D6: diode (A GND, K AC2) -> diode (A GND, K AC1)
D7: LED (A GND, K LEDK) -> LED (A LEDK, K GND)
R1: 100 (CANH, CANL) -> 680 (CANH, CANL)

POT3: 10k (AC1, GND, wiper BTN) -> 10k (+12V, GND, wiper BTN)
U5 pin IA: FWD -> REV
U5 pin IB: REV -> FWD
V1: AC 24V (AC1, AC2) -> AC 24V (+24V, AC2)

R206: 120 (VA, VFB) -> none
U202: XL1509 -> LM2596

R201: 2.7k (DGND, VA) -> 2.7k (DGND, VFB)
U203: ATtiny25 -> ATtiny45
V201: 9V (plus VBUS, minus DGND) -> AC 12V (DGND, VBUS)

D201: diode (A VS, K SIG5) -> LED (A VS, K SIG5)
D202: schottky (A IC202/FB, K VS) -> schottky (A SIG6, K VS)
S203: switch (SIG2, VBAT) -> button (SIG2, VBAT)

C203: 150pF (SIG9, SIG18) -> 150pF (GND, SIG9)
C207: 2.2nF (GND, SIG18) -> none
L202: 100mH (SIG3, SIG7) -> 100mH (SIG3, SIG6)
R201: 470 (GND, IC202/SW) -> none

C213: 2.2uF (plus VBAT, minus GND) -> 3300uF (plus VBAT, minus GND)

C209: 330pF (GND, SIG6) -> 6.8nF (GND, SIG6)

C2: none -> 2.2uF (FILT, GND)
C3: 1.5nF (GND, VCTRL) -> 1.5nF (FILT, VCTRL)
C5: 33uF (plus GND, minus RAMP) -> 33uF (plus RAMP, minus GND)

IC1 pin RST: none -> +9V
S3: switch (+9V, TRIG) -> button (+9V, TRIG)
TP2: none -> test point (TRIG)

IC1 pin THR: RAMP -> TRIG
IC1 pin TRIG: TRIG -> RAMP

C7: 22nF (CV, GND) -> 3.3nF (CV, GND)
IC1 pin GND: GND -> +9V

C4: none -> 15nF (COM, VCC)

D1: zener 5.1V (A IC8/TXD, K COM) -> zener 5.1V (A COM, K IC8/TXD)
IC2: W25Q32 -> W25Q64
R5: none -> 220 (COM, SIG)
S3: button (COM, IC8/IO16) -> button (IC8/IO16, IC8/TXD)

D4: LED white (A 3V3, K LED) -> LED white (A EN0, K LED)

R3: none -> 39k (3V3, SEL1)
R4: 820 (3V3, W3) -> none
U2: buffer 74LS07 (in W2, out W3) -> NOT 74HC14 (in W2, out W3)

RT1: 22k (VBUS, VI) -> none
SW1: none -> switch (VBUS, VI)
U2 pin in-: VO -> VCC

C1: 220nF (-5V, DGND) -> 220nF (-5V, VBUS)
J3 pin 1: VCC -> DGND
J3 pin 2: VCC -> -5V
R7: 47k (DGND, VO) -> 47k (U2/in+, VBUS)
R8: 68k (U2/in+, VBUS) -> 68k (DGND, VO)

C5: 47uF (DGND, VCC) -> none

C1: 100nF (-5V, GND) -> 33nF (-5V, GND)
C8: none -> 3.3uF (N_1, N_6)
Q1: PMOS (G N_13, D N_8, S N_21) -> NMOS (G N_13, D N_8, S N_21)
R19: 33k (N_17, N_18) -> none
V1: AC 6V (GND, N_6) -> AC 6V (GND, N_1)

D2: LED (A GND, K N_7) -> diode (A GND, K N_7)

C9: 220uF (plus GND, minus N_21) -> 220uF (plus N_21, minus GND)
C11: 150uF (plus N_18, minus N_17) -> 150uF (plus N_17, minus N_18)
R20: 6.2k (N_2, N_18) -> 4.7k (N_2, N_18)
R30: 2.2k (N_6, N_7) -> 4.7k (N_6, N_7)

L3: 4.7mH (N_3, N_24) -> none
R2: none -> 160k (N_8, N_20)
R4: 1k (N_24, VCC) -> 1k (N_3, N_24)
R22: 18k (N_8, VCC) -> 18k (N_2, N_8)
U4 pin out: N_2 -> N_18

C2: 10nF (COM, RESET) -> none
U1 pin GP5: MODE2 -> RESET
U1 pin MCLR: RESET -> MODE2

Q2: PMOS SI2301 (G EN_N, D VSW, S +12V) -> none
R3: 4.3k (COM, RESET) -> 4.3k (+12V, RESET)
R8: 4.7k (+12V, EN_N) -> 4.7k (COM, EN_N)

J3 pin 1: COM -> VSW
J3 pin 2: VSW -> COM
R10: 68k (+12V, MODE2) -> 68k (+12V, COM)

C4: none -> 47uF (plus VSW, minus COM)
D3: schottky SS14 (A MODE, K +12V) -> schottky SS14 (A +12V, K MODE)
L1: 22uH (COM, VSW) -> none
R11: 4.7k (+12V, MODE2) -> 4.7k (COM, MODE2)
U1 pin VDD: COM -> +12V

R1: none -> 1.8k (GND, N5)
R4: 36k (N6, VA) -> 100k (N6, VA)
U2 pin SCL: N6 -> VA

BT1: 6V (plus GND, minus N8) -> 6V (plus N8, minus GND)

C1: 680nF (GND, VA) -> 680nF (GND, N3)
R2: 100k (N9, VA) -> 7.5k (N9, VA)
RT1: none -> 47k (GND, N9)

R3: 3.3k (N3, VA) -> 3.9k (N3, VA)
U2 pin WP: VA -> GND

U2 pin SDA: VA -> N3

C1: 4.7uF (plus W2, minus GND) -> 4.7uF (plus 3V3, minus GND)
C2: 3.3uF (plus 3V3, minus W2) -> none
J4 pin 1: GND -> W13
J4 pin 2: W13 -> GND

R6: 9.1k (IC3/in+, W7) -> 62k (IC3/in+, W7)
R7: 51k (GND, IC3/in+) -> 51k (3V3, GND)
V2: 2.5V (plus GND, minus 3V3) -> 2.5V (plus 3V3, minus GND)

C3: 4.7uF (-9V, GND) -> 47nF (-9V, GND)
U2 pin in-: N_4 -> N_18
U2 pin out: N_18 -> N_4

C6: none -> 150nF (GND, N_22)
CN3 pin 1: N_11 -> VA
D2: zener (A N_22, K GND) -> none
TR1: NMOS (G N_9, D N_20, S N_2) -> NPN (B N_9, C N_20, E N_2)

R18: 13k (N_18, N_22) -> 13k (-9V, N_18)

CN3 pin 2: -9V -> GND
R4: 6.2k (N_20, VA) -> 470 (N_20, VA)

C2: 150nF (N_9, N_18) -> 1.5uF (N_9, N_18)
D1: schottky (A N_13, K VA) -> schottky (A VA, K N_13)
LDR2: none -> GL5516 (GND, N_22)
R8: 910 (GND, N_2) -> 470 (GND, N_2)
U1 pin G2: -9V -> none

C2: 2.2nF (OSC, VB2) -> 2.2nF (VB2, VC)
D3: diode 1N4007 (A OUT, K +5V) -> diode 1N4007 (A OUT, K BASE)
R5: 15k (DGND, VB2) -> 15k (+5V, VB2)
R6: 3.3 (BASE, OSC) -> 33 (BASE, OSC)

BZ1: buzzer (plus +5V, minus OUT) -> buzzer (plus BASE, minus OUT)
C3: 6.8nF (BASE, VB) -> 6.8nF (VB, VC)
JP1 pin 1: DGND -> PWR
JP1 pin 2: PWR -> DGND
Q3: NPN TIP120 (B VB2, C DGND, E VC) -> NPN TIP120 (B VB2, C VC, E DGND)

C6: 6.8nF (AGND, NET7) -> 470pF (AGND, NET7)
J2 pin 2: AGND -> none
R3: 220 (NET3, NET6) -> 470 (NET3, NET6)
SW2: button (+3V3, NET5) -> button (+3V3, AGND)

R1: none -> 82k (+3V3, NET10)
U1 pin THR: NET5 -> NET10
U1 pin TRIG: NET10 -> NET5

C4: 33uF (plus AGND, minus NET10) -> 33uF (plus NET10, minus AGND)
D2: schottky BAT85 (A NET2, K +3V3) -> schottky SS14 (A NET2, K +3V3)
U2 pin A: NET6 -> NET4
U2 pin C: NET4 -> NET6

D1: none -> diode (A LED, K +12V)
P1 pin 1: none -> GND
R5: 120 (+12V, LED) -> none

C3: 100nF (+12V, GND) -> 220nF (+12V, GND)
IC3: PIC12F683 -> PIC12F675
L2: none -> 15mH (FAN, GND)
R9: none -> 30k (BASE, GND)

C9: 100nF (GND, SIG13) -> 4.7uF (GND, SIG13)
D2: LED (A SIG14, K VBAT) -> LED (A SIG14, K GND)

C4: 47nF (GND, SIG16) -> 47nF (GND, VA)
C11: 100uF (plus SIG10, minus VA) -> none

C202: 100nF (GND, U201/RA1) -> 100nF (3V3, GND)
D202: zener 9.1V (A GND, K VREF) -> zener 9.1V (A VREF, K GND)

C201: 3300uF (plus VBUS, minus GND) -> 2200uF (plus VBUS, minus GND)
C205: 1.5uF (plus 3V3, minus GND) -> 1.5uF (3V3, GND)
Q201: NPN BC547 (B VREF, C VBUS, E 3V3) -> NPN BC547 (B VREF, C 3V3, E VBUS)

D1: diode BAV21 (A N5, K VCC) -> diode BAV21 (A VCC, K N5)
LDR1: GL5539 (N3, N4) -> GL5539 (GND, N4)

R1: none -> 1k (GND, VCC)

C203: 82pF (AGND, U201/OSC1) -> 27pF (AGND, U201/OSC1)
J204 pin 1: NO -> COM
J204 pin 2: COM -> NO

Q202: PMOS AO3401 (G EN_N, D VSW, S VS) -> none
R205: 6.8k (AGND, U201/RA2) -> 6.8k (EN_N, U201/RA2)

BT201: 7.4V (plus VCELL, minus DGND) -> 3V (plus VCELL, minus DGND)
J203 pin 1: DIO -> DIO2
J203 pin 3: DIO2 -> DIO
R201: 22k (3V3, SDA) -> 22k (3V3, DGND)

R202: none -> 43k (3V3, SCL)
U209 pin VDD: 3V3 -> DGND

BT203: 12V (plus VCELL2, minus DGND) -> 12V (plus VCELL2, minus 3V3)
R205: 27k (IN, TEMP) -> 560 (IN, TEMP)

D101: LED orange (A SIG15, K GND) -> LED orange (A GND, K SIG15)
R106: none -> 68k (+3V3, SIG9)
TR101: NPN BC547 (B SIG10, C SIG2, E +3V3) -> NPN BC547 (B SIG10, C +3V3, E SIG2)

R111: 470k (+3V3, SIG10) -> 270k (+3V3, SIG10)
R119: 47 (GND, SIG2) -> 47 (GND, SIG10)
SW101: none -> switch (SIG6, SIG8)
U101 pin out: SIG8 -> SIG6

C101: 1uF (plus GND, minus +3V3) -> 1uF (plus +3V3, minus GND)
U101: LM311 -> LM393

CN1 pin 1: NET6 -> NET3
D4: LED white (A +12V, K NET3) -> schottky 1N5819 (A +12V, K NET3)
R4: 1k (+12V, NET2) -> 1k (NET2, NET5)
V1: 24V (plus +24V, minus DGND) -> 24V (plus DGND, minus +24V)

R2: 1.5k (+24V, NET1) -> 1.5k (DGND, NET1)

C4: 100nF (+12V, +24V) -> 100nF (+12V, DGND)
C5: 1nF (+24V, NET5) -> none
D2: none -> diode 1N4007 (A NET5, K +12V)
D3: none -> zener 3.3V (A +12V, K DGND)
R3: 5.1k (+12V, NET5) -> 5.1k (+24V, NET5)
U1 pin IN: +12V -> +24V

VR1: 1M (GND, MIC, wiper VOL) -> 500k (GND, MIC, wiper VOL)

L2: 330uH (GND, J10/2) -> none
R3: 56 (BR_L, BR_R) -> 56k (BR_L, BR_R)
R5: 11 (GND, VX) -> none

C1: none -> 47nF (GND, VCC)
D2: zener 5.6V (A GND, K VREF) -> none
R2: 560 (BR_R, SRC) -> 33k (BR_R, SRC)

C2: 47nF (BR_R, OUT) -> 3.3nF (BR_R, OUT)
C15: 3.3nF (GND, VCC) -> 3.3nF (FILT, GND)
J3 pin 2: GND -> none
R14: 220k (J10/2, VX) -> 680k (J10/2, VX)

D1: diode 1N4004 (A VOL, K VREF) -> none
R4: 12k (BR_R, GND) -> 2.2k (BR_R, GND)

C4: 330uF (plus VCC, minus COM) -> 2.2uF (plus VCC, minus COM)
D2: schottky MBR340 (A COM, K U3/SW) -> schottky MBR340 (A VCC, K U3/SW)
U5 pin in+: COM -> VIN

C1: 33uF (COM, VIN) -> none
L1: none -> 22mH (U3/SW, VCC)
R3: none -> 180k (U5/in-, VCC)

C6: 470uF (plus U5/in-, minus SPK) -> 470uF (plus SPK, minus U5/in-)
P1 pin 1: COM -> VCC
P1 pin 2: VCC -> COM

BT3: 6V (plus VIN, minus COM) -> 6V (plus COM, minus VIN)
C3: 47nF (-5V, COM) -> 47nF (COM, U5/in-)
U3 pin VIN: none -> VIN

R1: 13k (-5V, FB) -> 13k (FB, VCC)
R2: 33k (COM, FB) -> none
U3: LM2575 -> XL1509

> [WHAT YOU HAVE TO DO]:
Please give back exactly the lines of this listing beginning at the line with "D2: zener (A N_22, K GND) -> none" and ending with the line with "R6: 3.3 (BASE, OSC) -> 33 (BASE, OSC)", both included, and nothing else.

> [COMPLETED TASK]:
D2: zener (A N_22, K GND) -> none
TR1: NMOS (G N_9, D N_20, S N_2) -> NPN (B N_9, C N_20, E N_2)

R18: 13k (N_18, N_22) -> 13k (-9V, N_18)

CN3 pin 2: -9V -> GND
R4: 6.2k (N_20, VA) -> 470 (N_20, VA)

C2: 150nF (N_9, N_18) -> 1.5uF (N_9, N_18)
D1: schottky (A N_13, K VA) -> schottky (A VA, K N_13)
LDR2: none -> GL5516 (GND, N_22)
R8: 910 (GND, N_2) -> 470 (GND, N_2)
U1 pin G2: -9V -> none

C2: 2.2nF (OSC, VB2) -> 2.2nF (VB2, VC)
D3: diode 1N4007 (A OUT, K +5V) -> diode 1N4007 (A OUT, K BASE)
R5: 15k (DGND, VB2) -> 15k (+5V, VB2)
R6: 3.3 (BASE, OSC) -> 33 (BASE, OSC)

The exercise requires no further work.